Return all lines in the material below that contain "weiß".

● ● ● ● ●

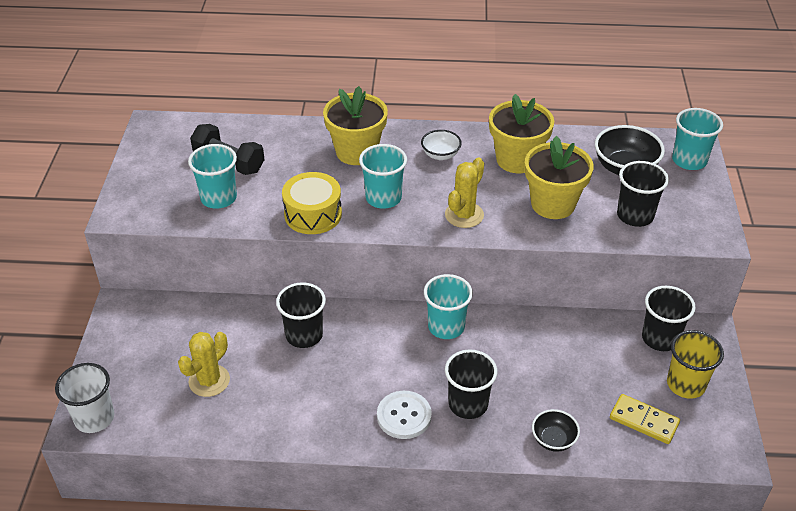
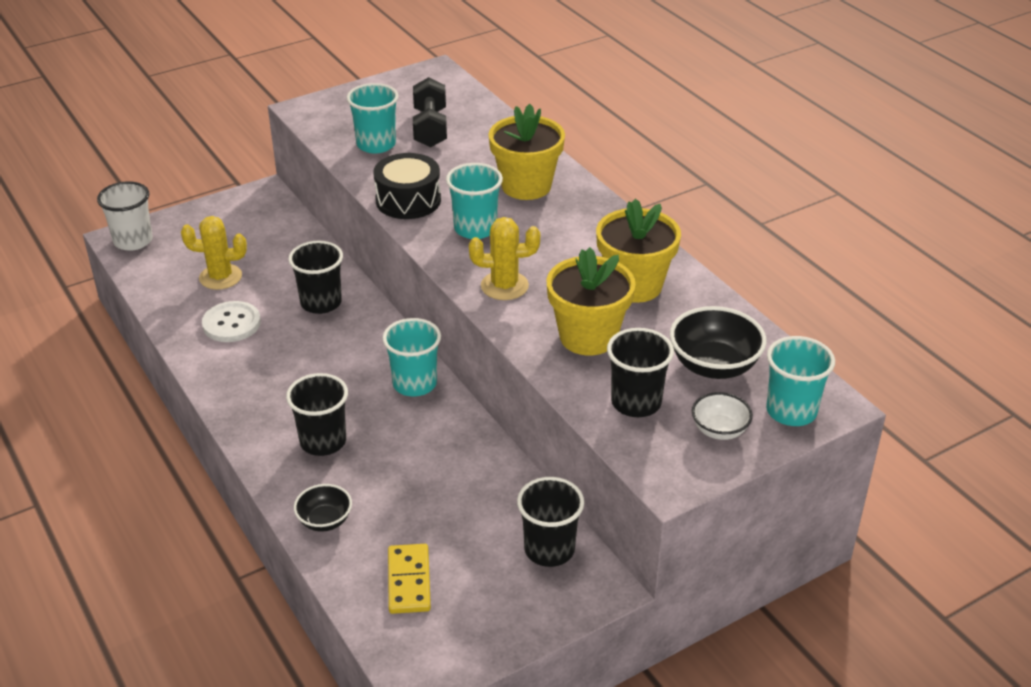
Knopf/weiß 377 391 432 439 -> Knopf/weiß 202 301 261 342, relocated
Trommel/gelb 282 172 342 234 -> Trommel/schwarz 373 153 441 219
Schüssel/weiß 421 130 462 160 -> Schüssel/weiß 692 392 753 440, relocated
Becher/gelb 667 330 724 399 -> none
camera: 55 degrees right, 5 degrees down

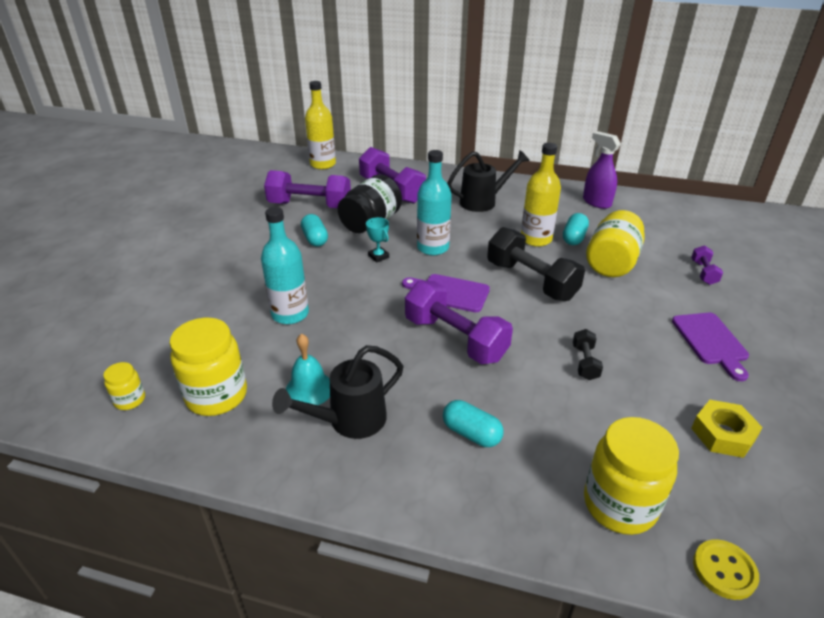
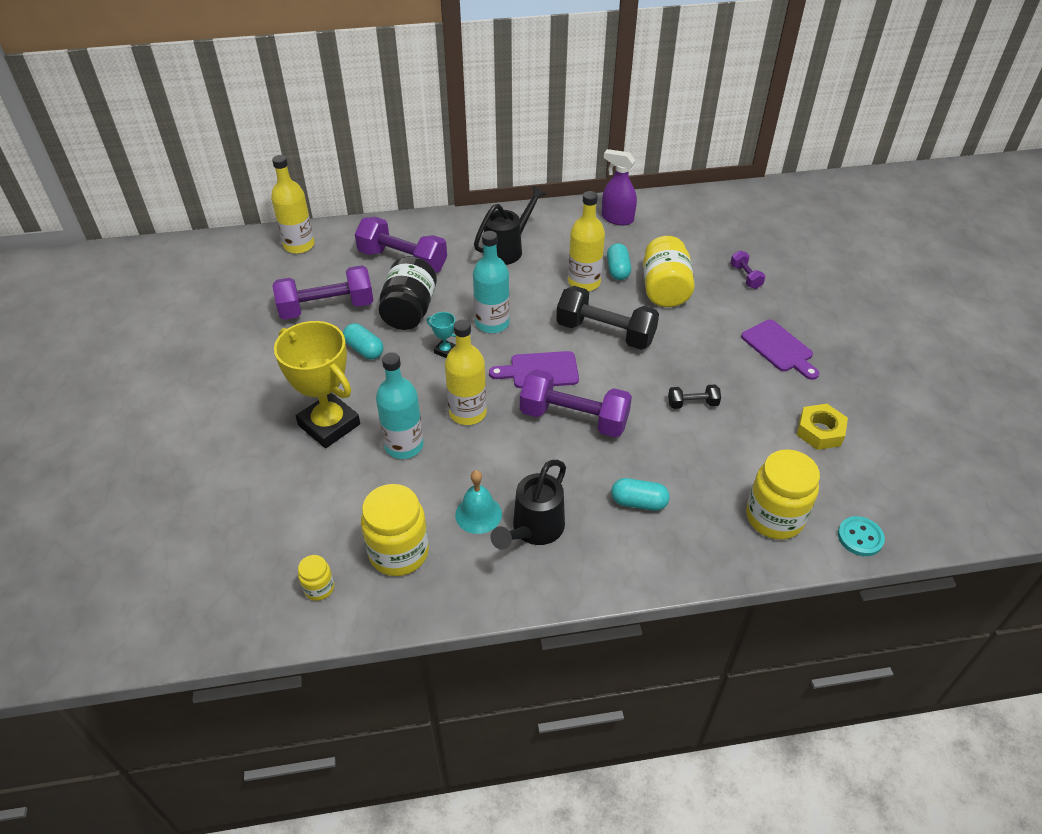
none -> Pokal/gelb 274 321 360 448
none -> Flasche/gelb 445 319 487 425
Hantel/schwarz 573 329 603 380 -> Hantel/schwarz 668 384 721 409, 75 degrees counterclockwise
Knopf/gelb 693 539 759 600 -> Knopf/türkis 838 516 885 556
camera: 25 degrees left, 10 degrees up

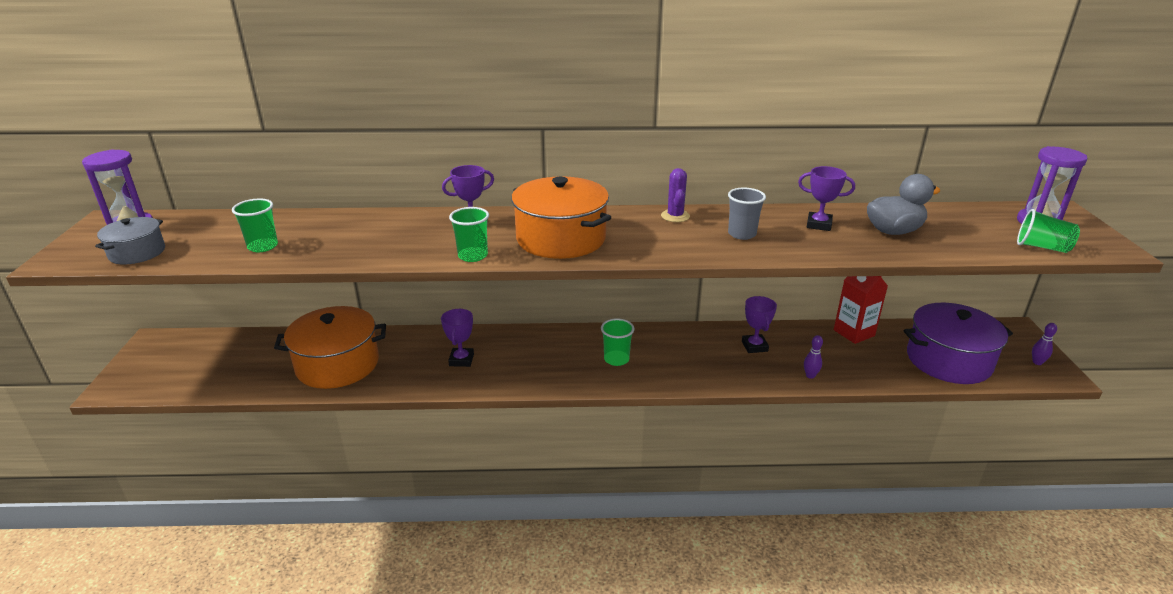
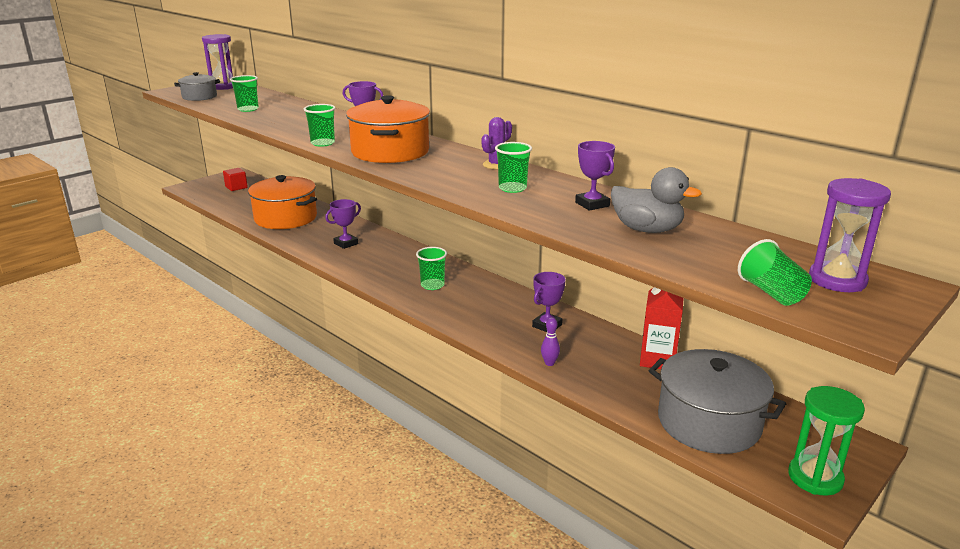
none -> Kubus/rot 223 168 248 191
Becher/grau 728 188 766 240 -> Becher/grün 495 142 532 193
Kochtopf/lila 904 303 1013 384 -> Kochtopf/grau 649 349 786 454
Bowlingkegel/lila 1032 323 1057 365 -> Sanduhr/grün 788 386 865 496
camera: 45 degrees right, 5 degrees down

● ● ● ● ●

Response for this exercise
Knopf/weiß 377 391 432 439 -> Knopf/weiß 202 301 261 342, relocated
Schüssel/weiß 421 130 462 160 -> Schüssel/weiß 692 392 753 440, relocated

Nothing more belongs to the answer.